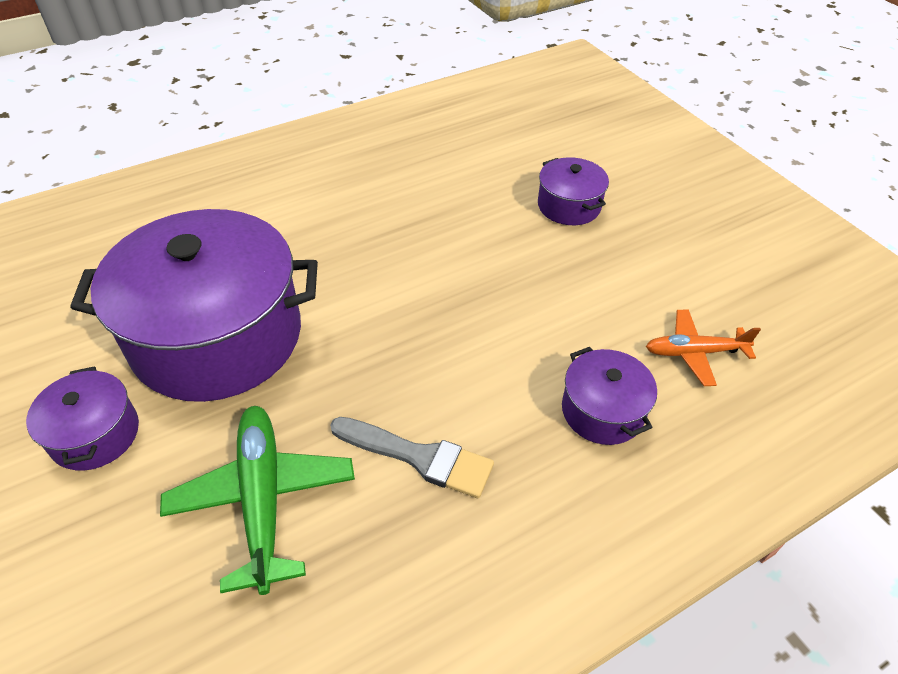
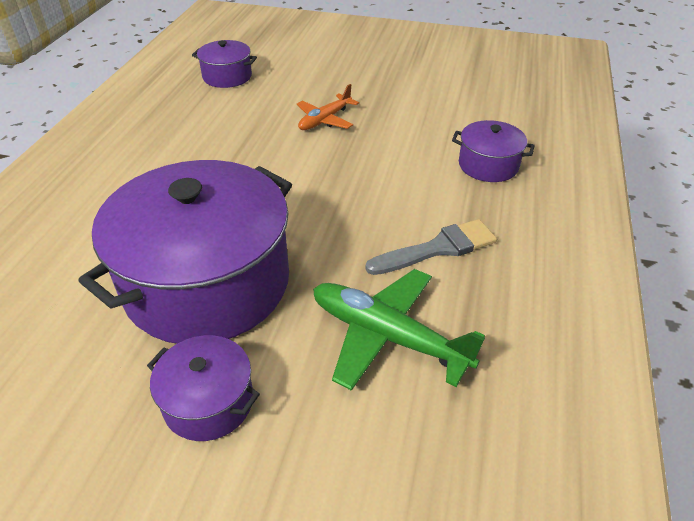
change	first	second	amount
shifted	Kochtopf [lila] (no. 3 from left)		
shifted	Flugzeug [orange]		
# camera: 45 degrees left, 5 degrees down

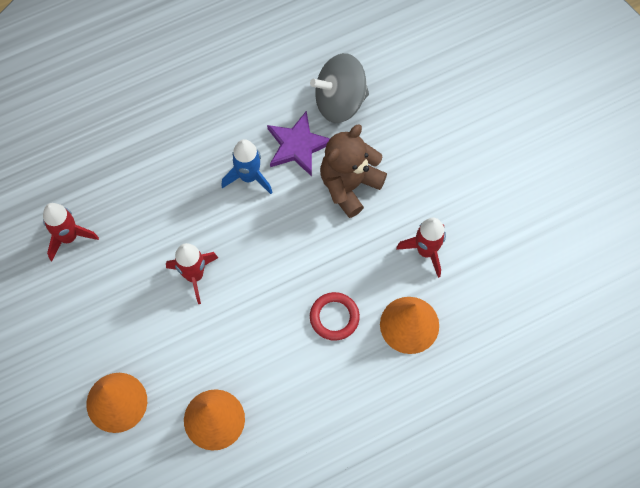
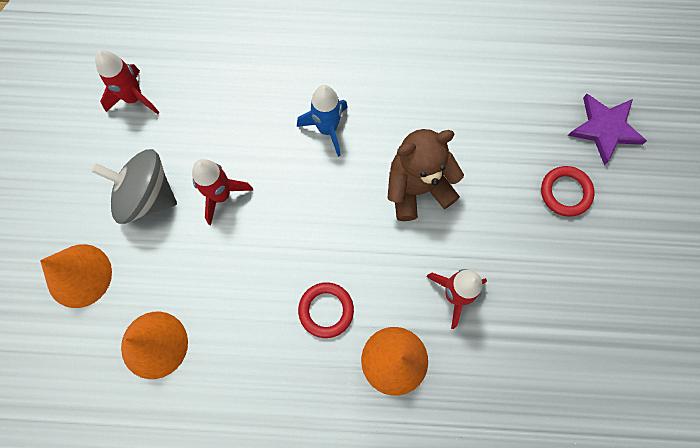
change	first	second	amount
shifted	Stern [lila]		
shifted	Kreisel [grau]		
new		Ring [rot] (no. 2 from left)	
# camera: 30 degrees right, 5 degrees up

:::

## INSTRUCTIONS FOR THE TASK
The answer is the line with "2 from left)" plus every line after it, printed exactly as they appear above.

## COMPLETED EXERCISE
new		Ring [rot] (no. 2 from left)	
# camera: 30 degrees right, 5 degrees up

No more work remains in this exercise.